(Task description)
Below are some records: retype them all exactly, but not the pictures.

[Version difference data]

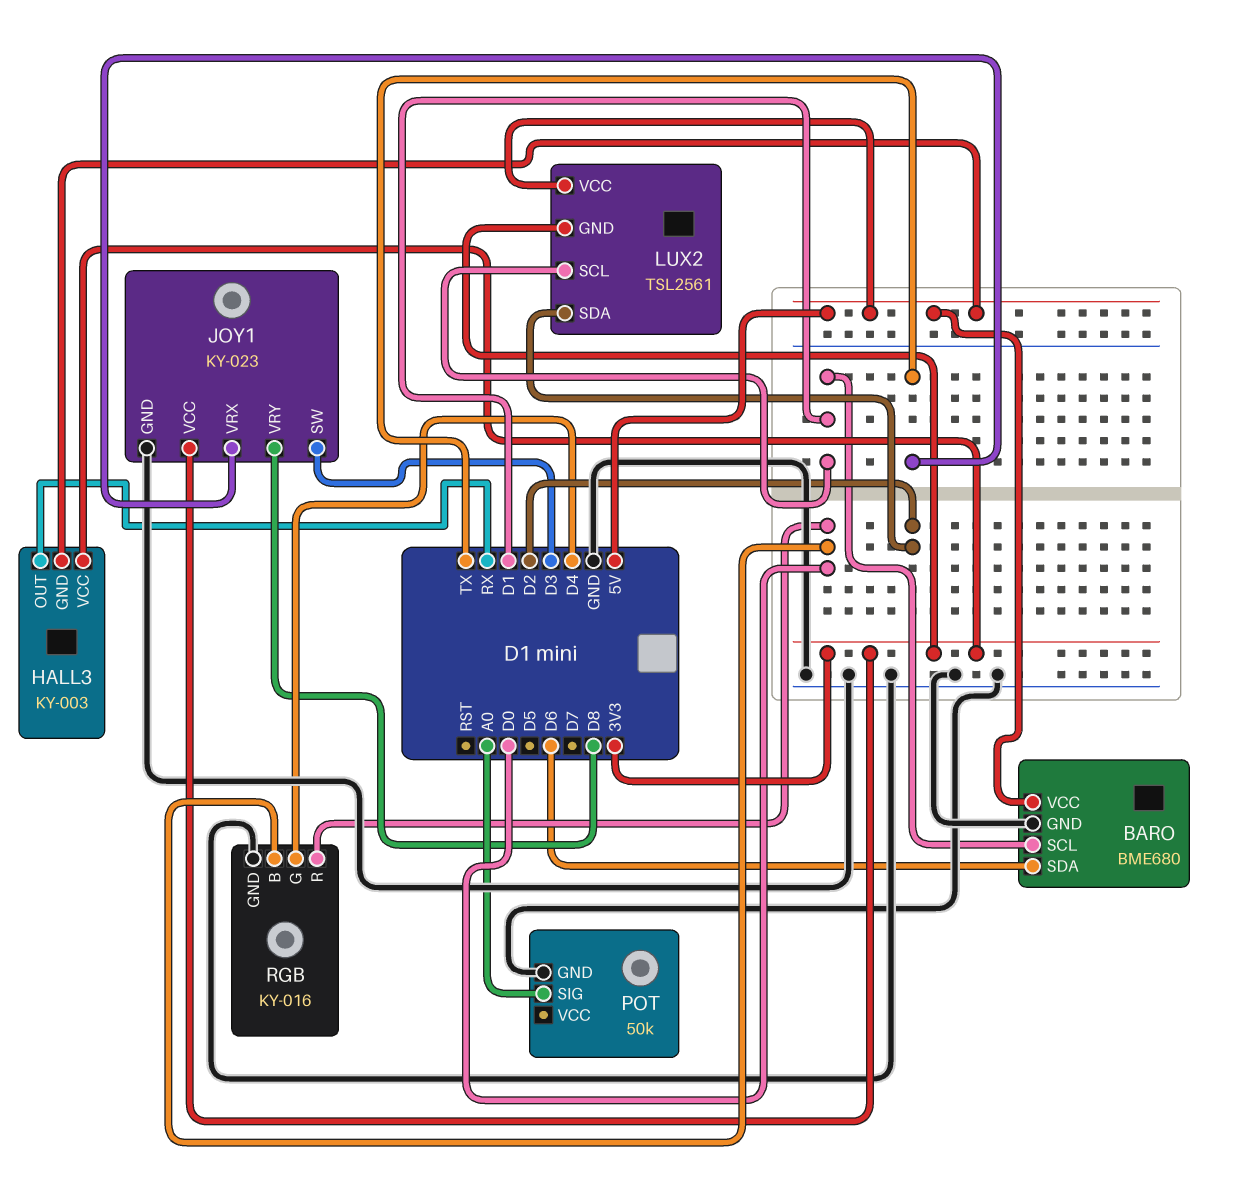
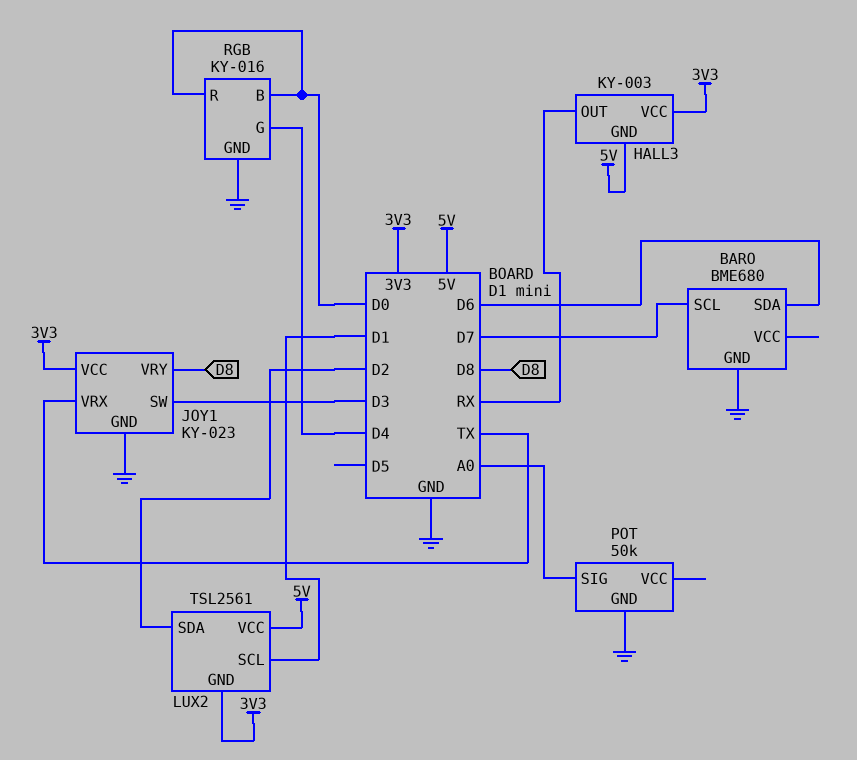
BARO pin SCL: D1 -> D7
BARO pin VCC: 5V -> none

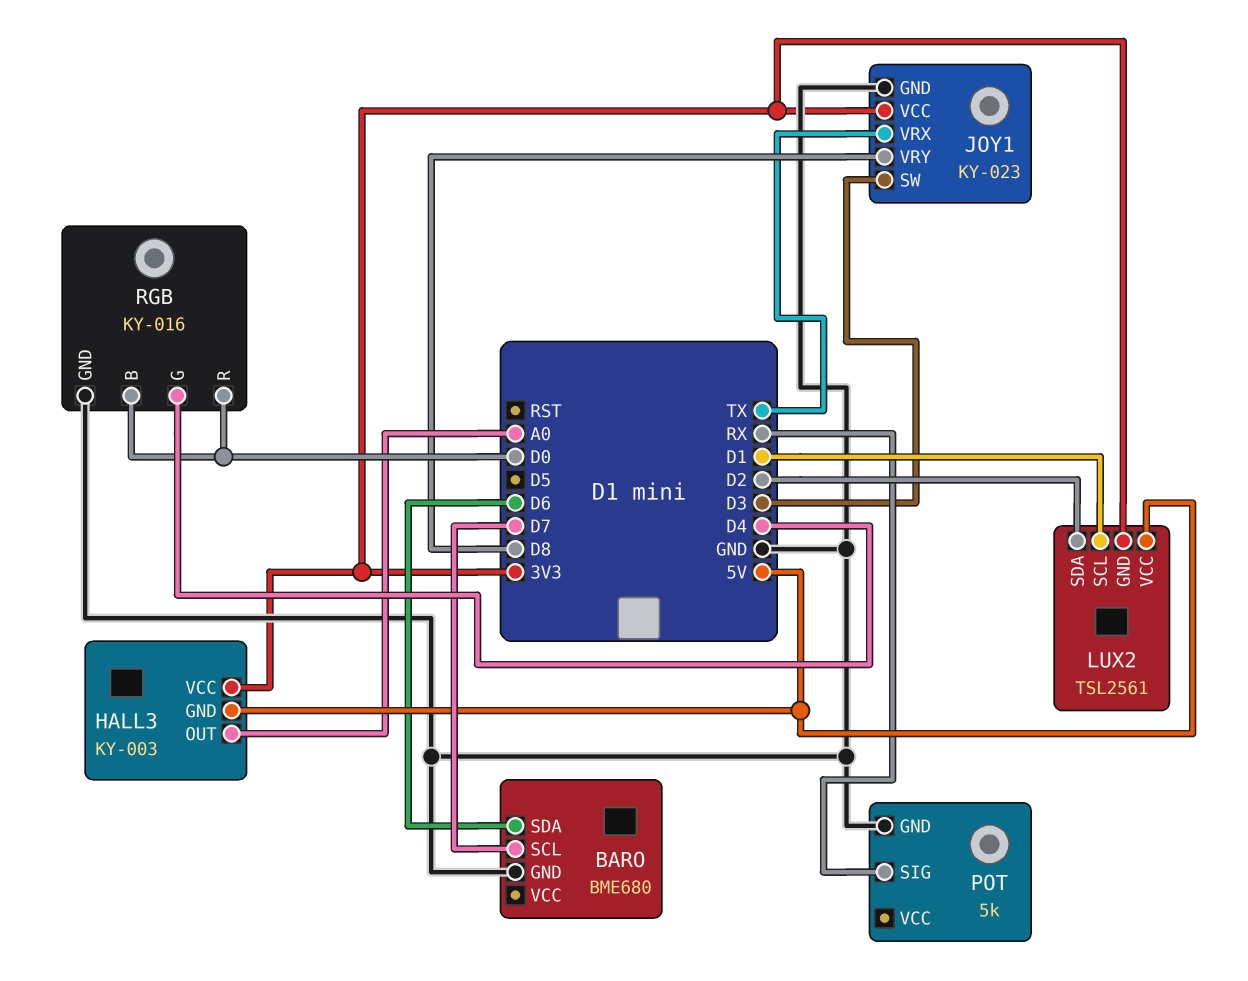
HALL3 pin OUT: RX -> A0
POT: 50k -> 5k
POT pin SIG: A0 -> RX

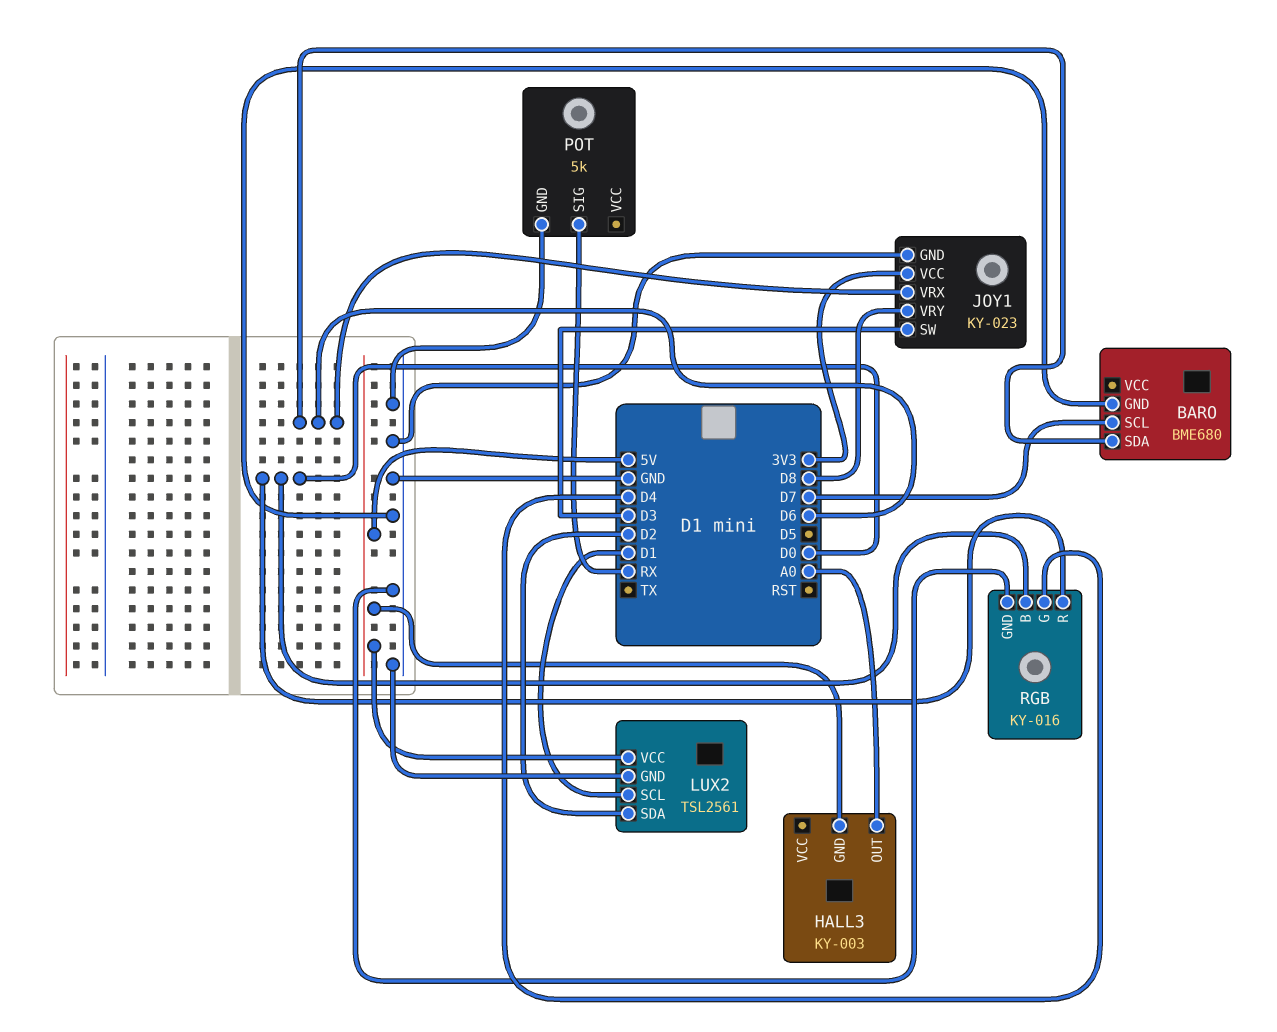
HALL3 pin VCC: 3V3 -> none
JOY1 pin VRX: TX -> D6
LUX2 pin GND: 3V3 -> GND

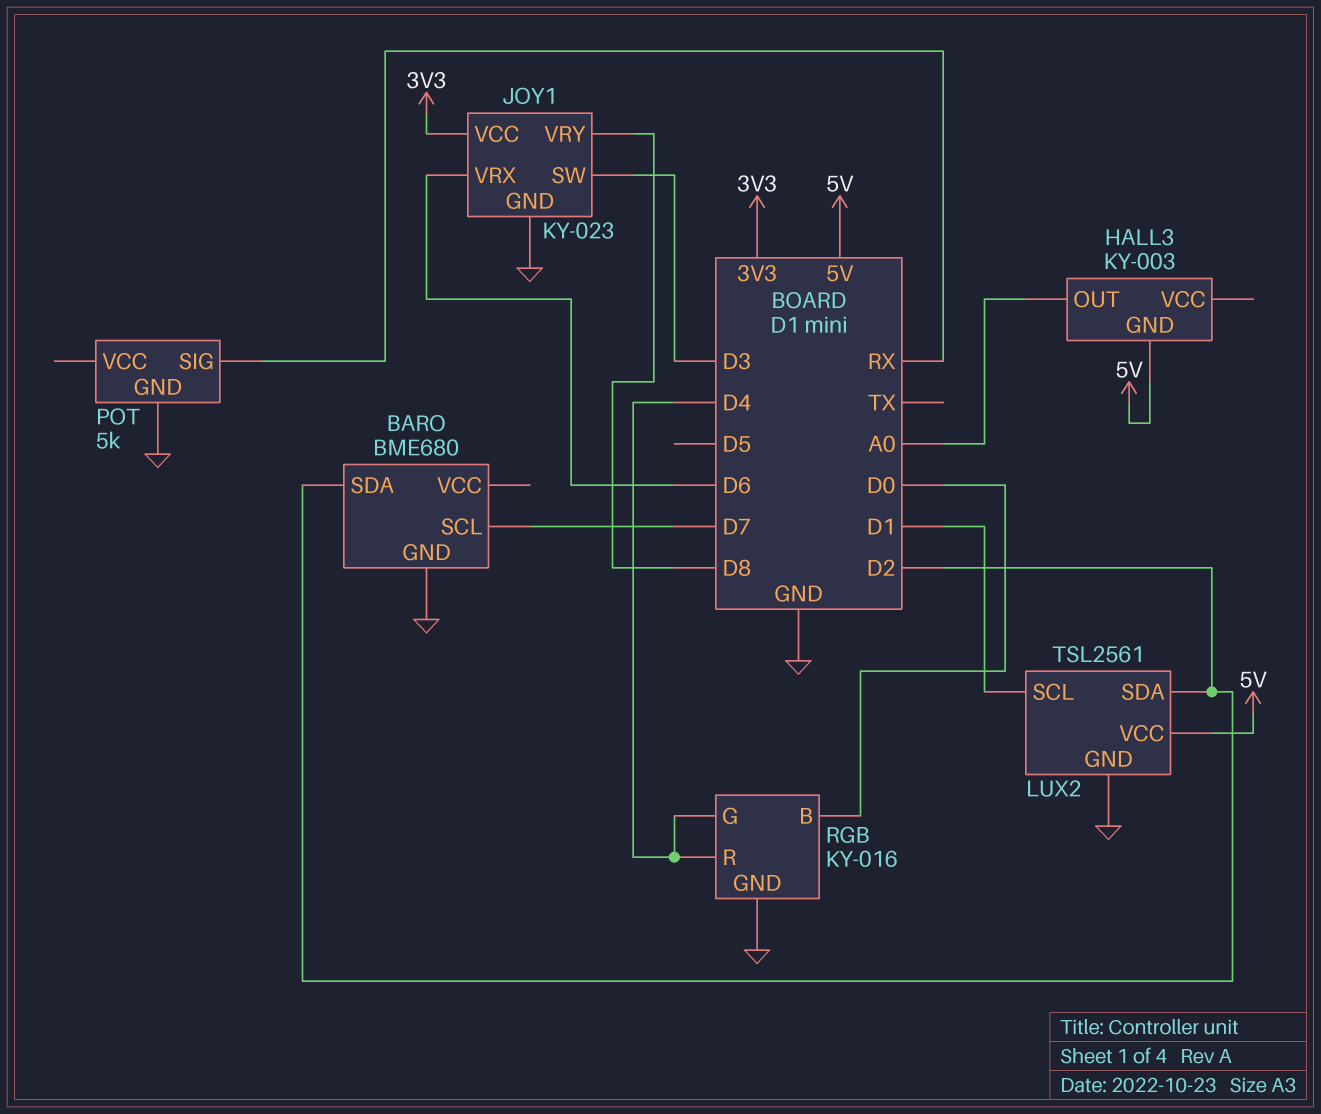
BARO pin SDA: D6 -> D2
RGB pin R: D0 -> D4

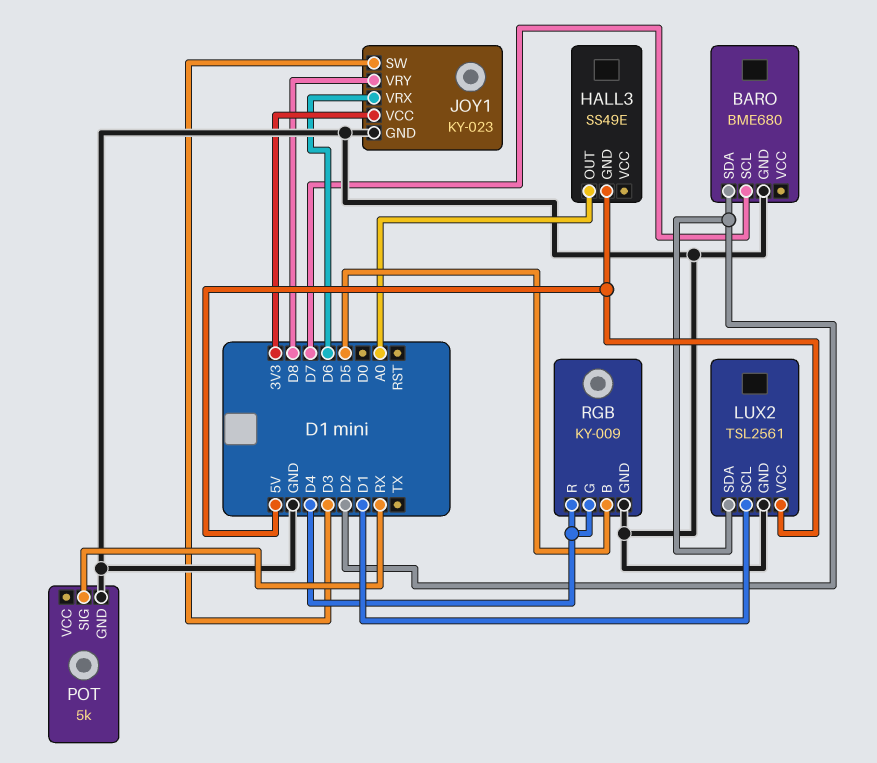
HALL3: KY-003 -> SS49E
RGB: KY-016 -> KY-009
RGB pin B: D0 -> D5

(Result of this exercise)
BARO pin SCL: D1 -> D7
BARO pin VCC: 5V -> none

HALL3 pin OUT: RX -> A0
POT: 50k -> 5k
POT pin SIG: A0 -> RX

HALL3 pin VCC: 3V3 -> none
JOY1 pin VRX: TX -> D6
LUX2 pin GND: 3V3 -> GND

BARO pin SDA: D6 -> D2
RGB pin R: D0 -> D4

HALL3: KY-003 -> SS49E
RGB: KY-016 -> KY-009
RGB pin B: D0 -> D5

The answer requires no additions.